▸ What to work on:
Print every entry, word for word, and skip the images.
(Study material)
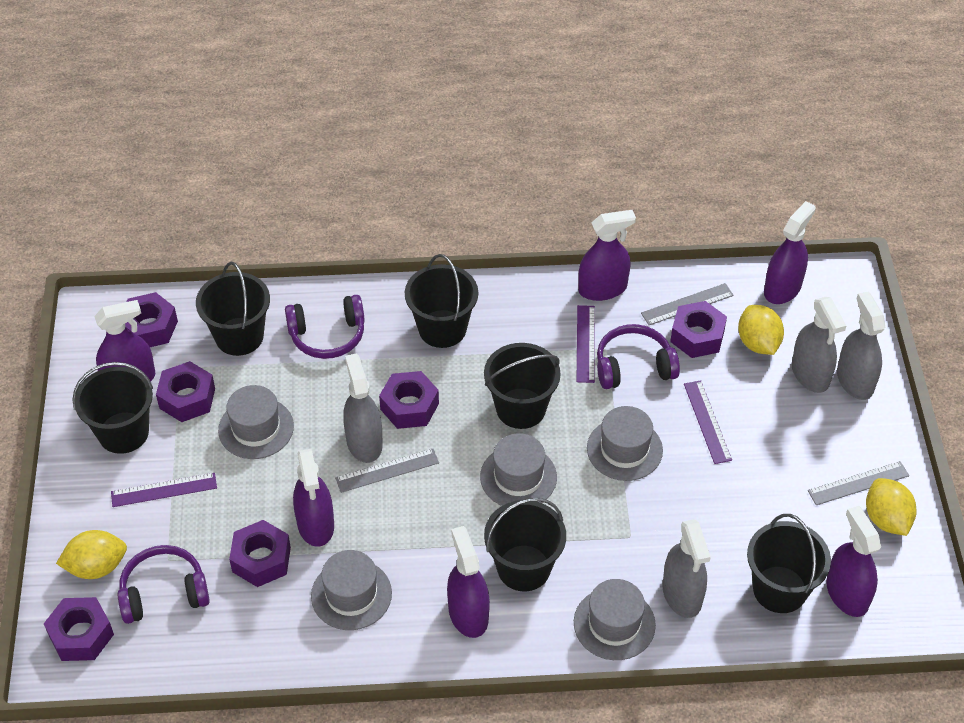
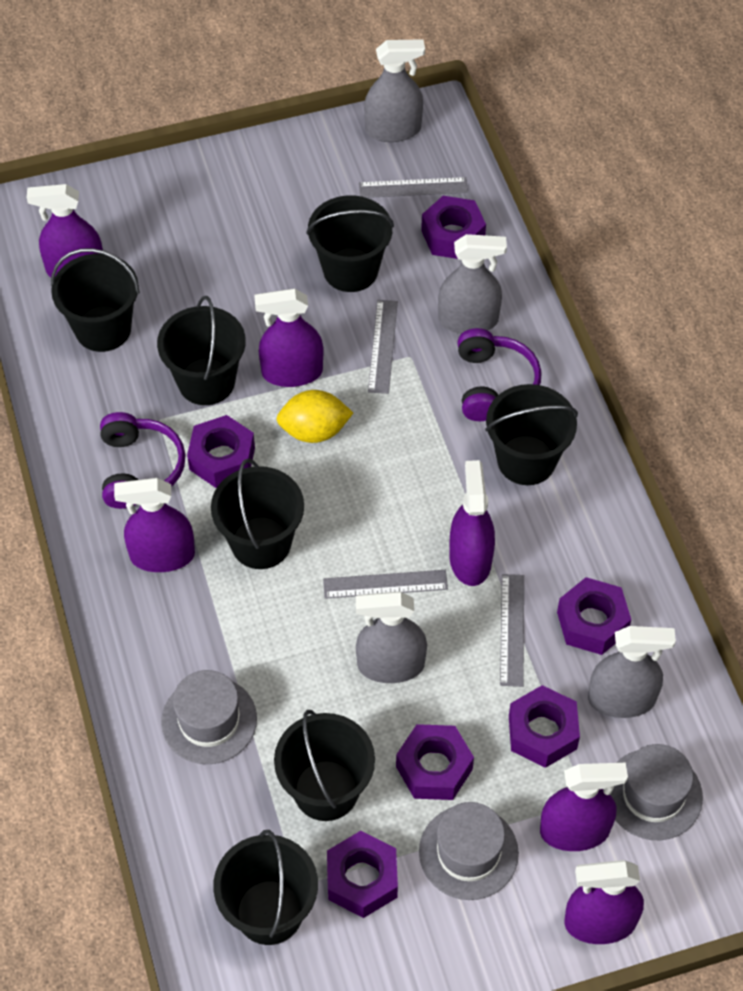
black bucket: 6 -> 7
grey hat: 5 -> 3
grey ruler: 3 -> 4
purple headphones: 3 -> 2
purple ruler: 3 -> 0
yellow lemon: 3 -> 1

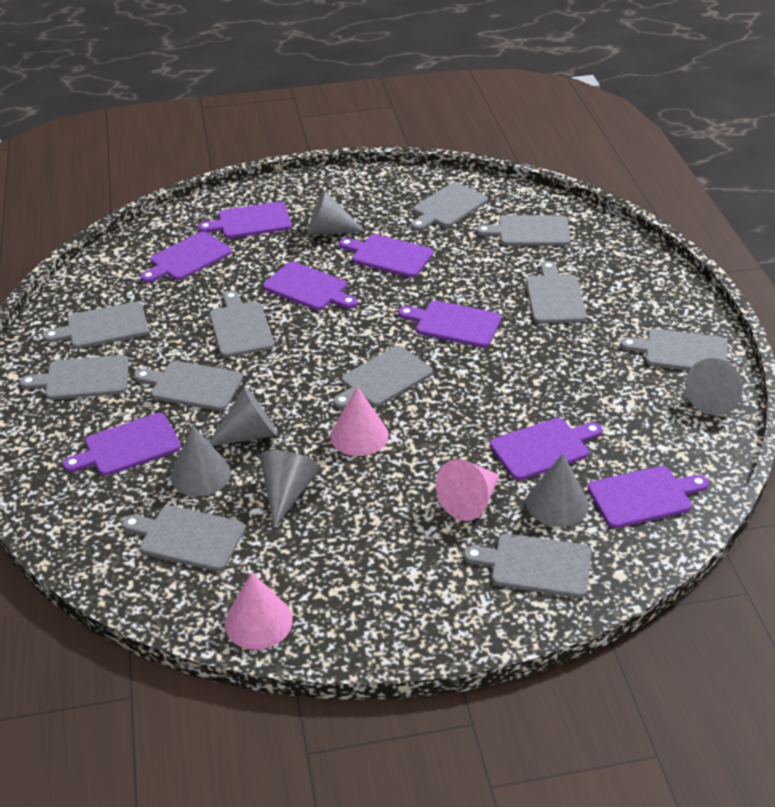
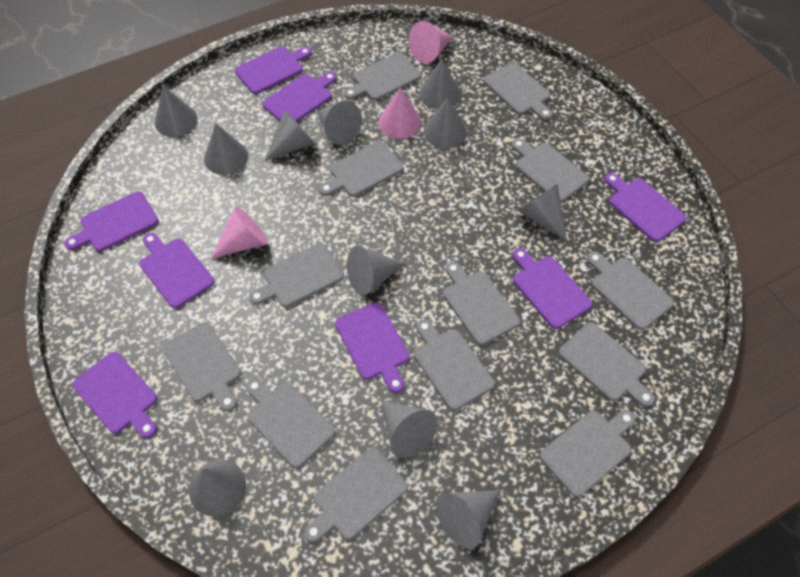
grey cone: 6 -> 11
grey cutting board: 11 -> 13

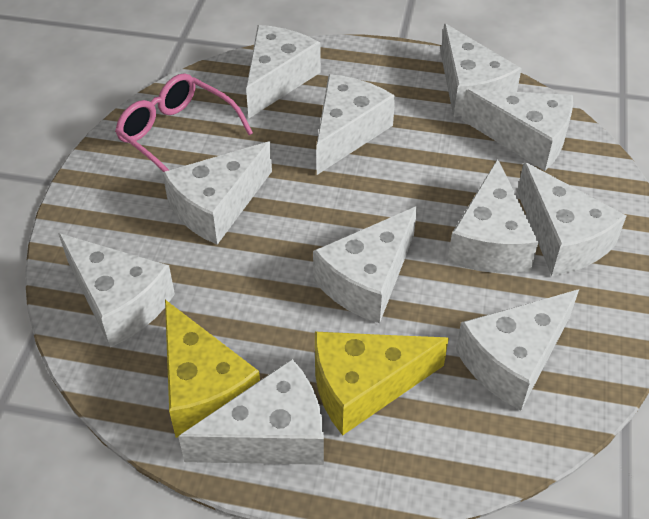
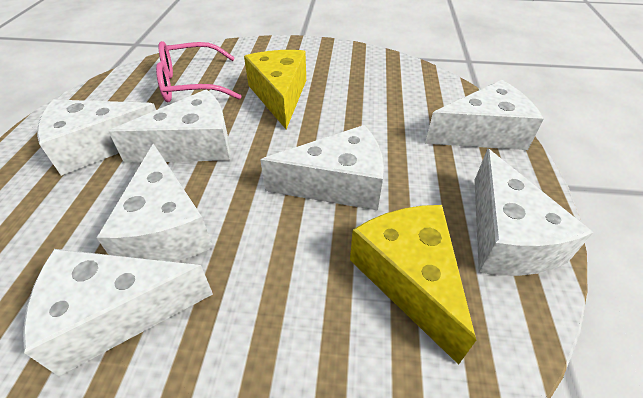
white cheese: 11 -> 7

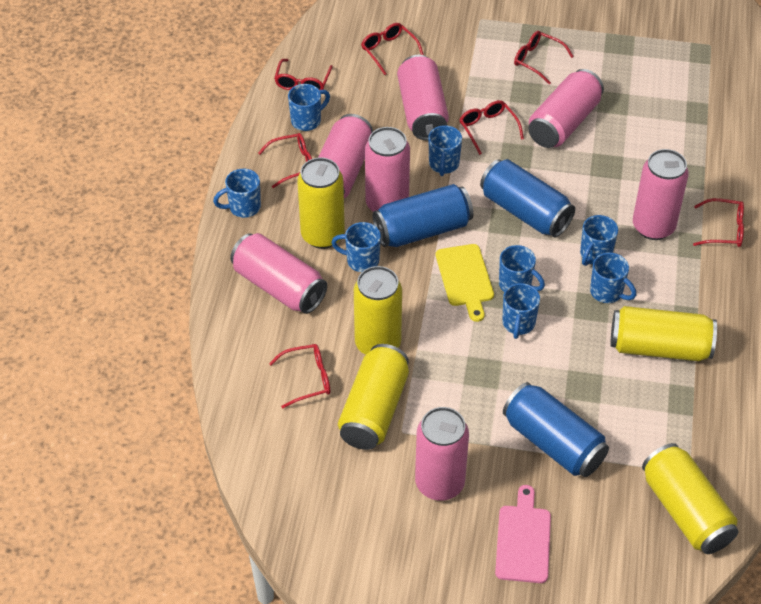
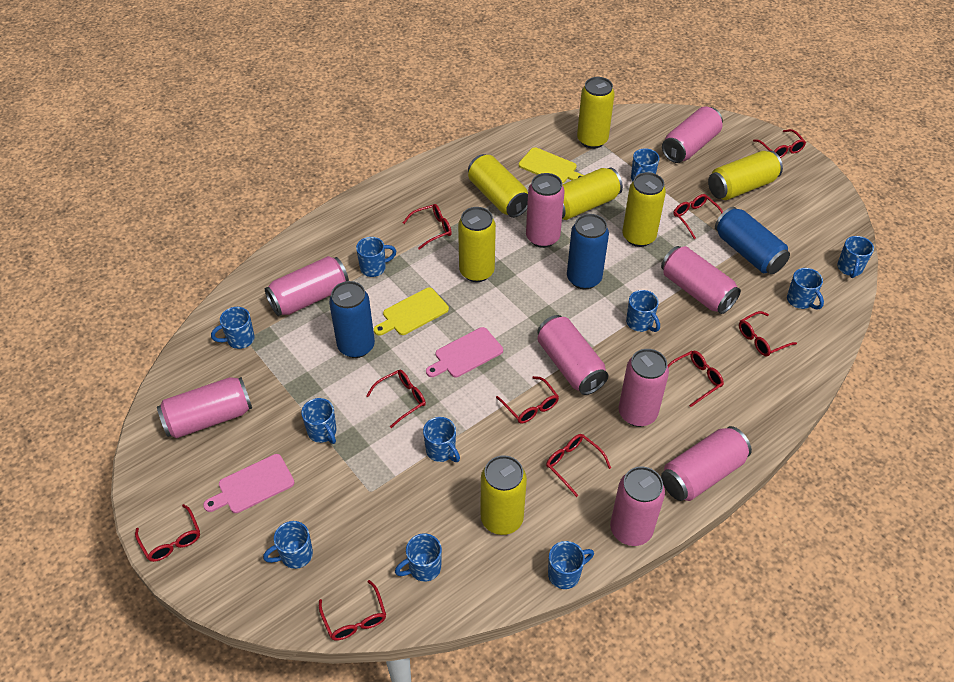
blue mug: 8 -> 11
pink can: 7 -> 9
pink cutting board: 1 -> 2
red glasses: 7 -> 10
yellow can: 5 -> 7
yellow cutting board: 1 -> 2

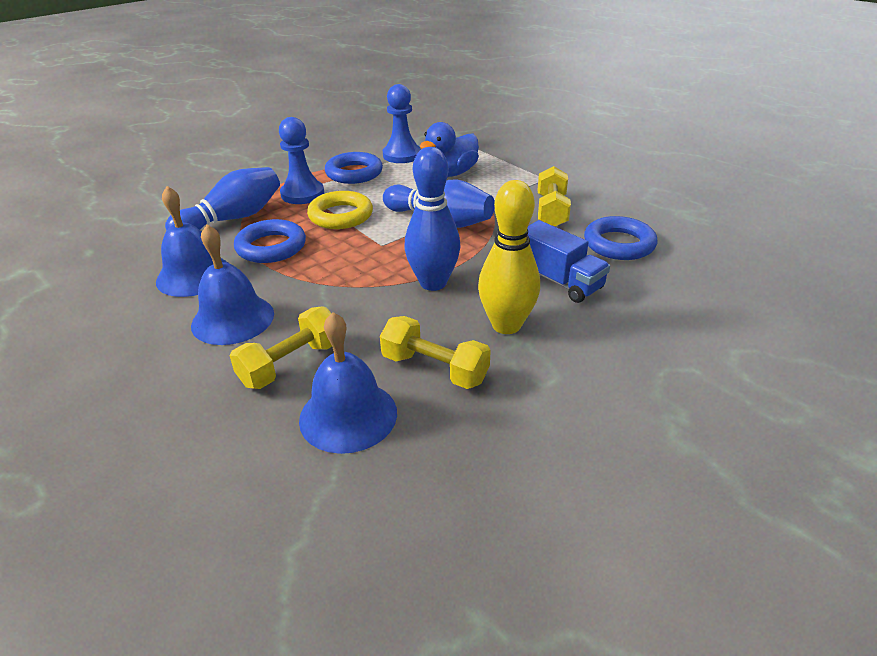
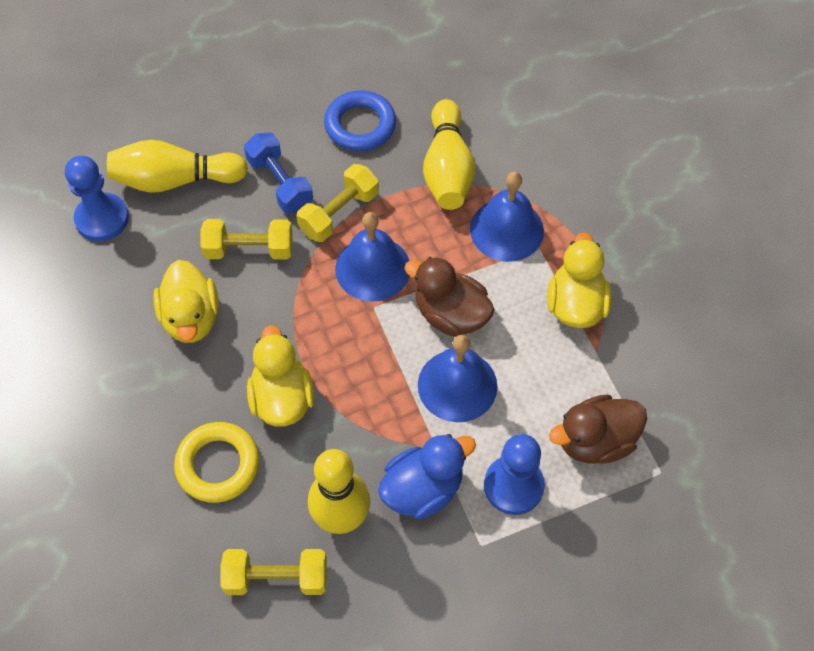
blue bowling pin: 3 -> 0
blue dumbbell: 0 -> 1
blue ring: 3 -> 1
blue truck: 1 -> 0
brown duck: 0 -> 2
yellow bowling pin: 1 -> 3
yellow duck: 0 -> 3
(End Study material)
▸ Expected answer:
black bucket: 6 -> 7
grey hat: 5 -> 3
grey ruler: 3 -> 4
purple headphones: 3 -> 2
purple ruler: 3 -> 0
yellow lemon: 3 -> 1

grey cone: 6 -> 11
grey cutting board: 11 -> 13

white cheese: 11 -> 7

blue mug: 8 -> 11
pink can: 7 -> 9
pink cutting board: 1 -> 2
red glasses: 7 -> 10
yellow can: 5 -> 7
yellow cutting board: 1 -> 2

blue bowling pin: 3 -> 0
blue dumbbell: 0 -> 1
blue ring: 3 -> 1
blue truck: 1 -> 0
brown duck: 0 -> 2
yellow bowling pin: 1 -> 3
yellow duck: 0 -> 3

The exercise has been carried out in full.